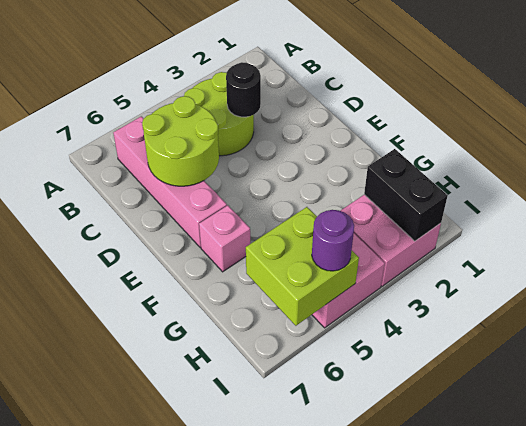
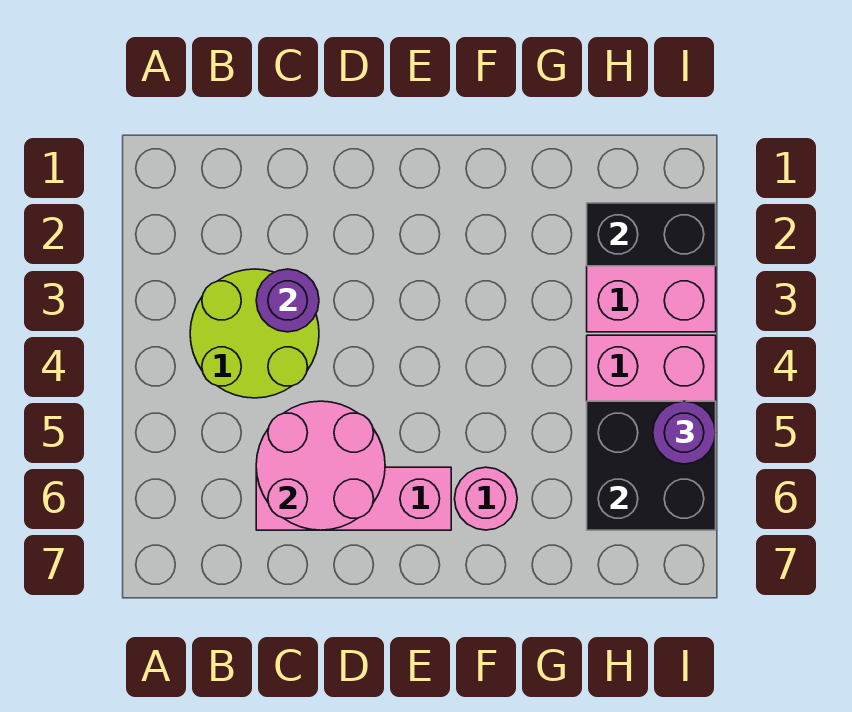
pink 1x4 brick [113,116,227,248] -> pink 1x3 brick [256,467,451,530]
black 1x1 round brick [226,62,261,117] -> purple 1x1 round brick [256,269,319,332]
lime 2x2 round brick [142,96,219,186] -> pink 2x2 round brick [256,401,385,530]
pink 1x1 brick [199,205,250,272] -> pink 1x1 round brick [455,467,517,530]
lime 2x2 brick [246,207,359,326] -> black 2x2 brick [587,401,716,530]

+--

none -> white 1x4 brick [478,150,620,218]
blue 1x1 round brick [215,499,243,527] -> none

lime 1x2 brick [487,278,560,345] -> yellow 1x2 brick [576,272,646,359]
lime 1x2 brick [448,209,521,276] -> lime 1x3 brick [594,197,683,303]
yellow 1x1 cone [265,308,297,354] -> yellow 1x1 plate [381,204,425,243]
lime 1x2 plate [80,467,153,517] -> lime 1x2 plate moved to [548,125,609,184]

+--

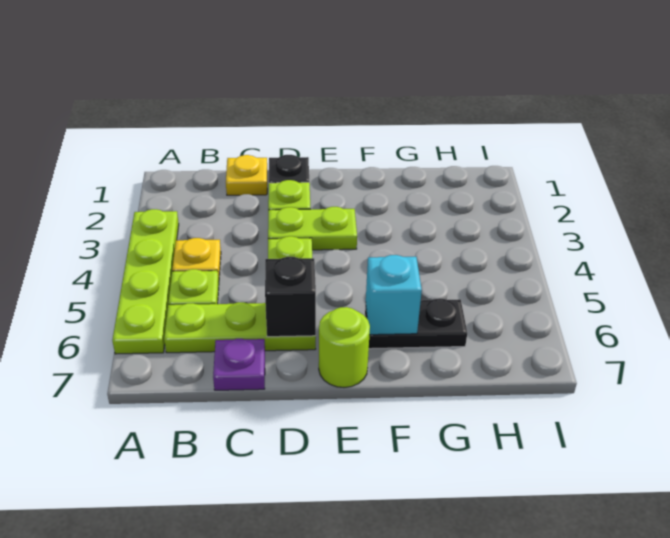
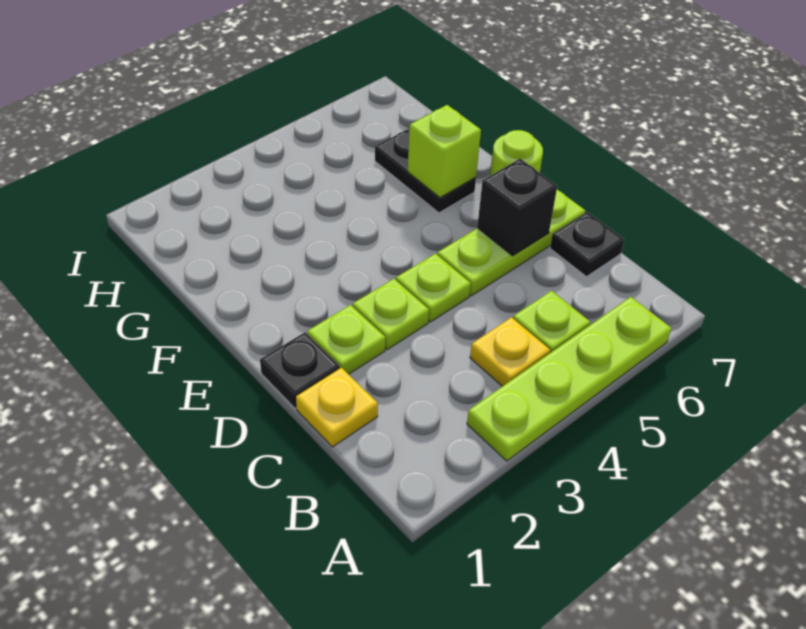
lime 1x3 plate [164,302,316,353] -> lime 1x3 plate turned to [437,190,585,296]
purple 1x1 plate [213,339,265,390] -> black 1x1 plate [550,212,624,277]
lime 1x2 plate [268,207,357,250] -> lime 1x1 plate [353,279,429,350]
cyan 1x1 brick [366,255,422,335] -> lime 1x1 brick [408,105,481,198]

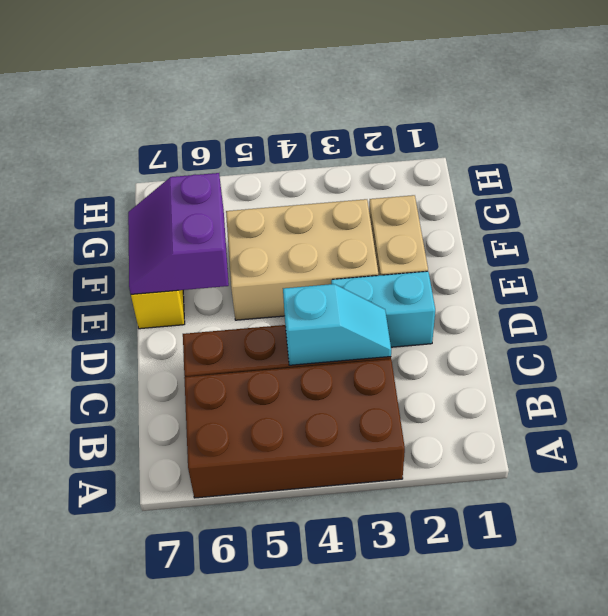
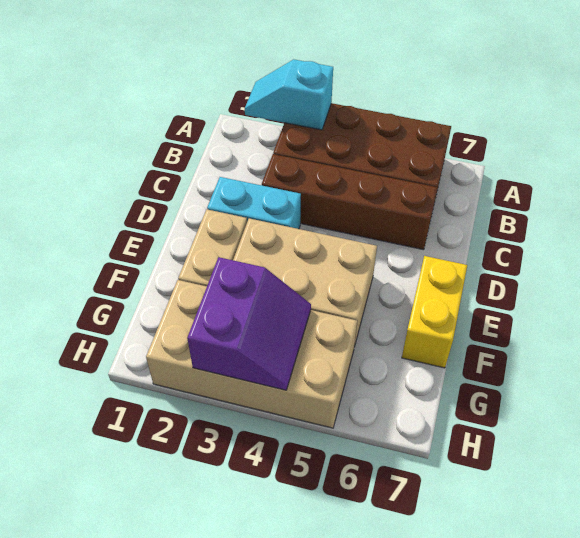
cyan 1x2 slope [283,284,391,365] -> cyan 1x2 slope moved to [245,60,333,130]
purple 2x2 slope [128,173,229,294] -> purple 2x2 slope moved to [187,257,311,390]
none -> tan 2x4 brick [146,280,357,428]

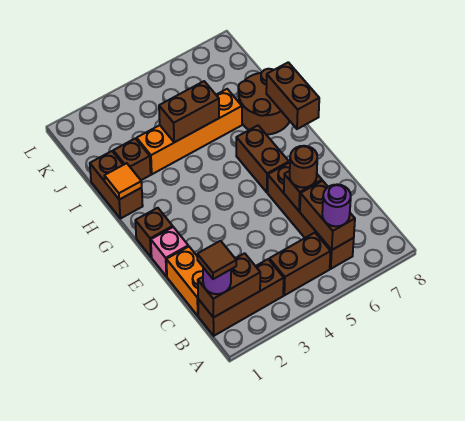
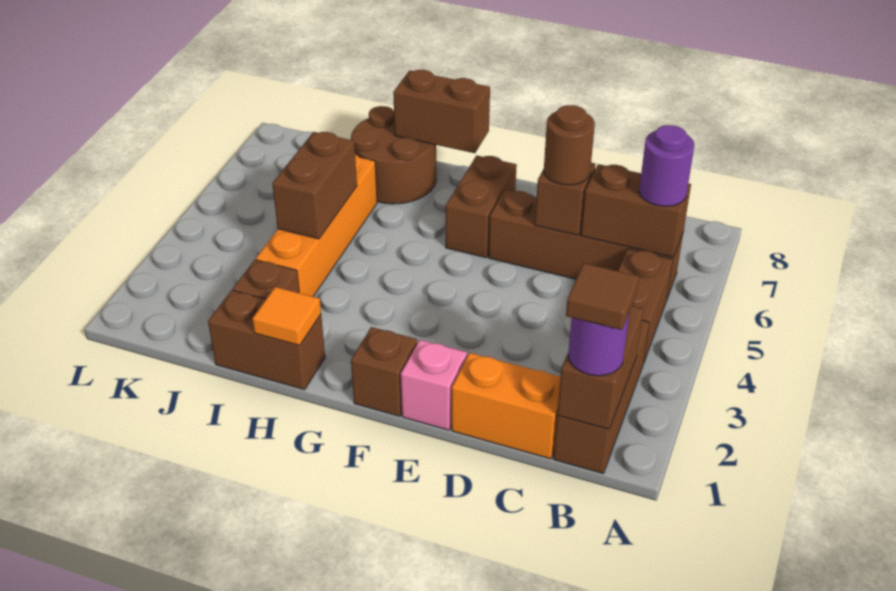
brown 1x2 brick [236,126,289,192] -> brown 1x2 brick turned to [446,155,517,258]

+--

#### [ASSIGNMENT]
Show, from the listing above, every line holding the word "black".

#### [ANSWER]
black 1x1 round brick [226,62,261,117] -> purple 1x1 round brick [256,269,319,332]
lime 2x2 brick [246,207,359,326] -> black 2x2 brick [587,401,716,530]
purple 1x1 plate [213,339,265,390] -> black 1x1 plate [550,212,624,277]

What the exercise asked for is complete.